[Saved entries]
------
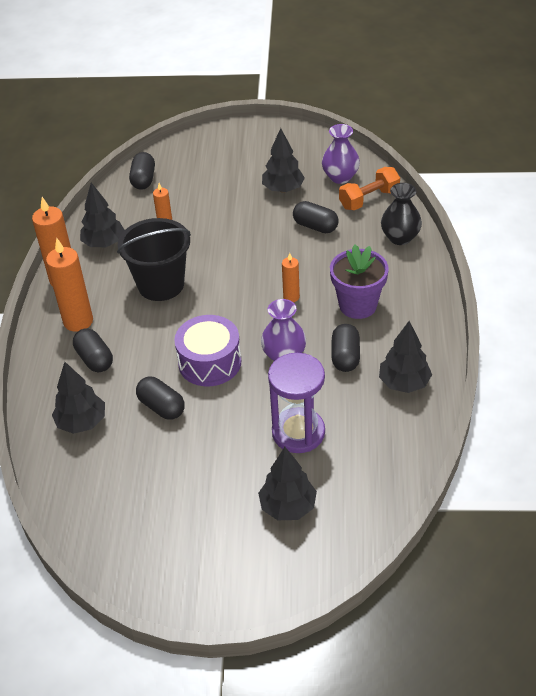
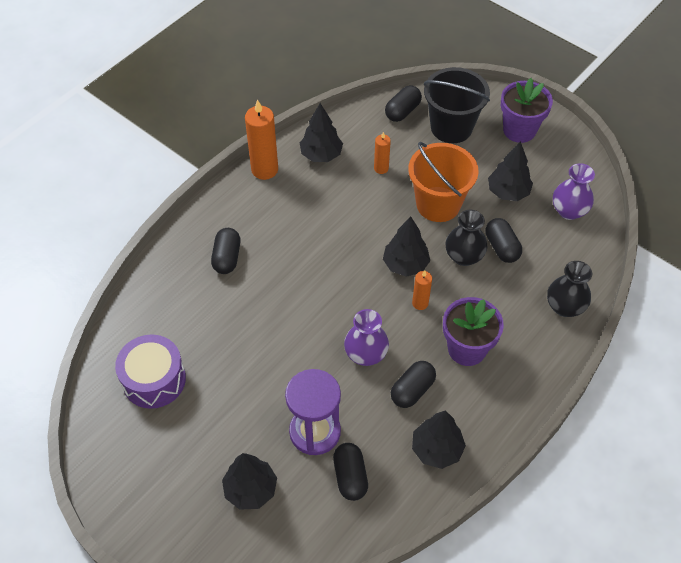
camera: 35 degrees right, 10 degrees up
(78, 321) = (243, 215): orange candle -> none
(82, 422) = (173, 307): black tree -> black tree (405, 264)
(161, 285) = (330, 222): black bucket -> black bucket (451, 127)
(161, 407) = (237, 334): black capsule -> black capsule (350, 476)
(209, 362) = (305, 320): purple drum -> purple drum (154, 379)
(237, 225) = (438, 204): none -> orange bucket
(250, 146) = (519, 130): none -> purple flower pot
(293, 248) = (464, 256): none -> black vase
(369, 199) = (573, 250): orange dumbbell -> none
------
**PROBLEM STATEMENT**
Write out every line from the entries where "none" appears.

**YOUR RESPONSE**
(78, 321) = (243, 215): orange candle -> none
(237, 225) = (438, 204): none -> orange bucket
(250, 146) = (519, 130): none -> purple flower pot
(293, 248) = (464, 256): none -> black vase
(369, 199) = (573, 250): orange dumbbell -> none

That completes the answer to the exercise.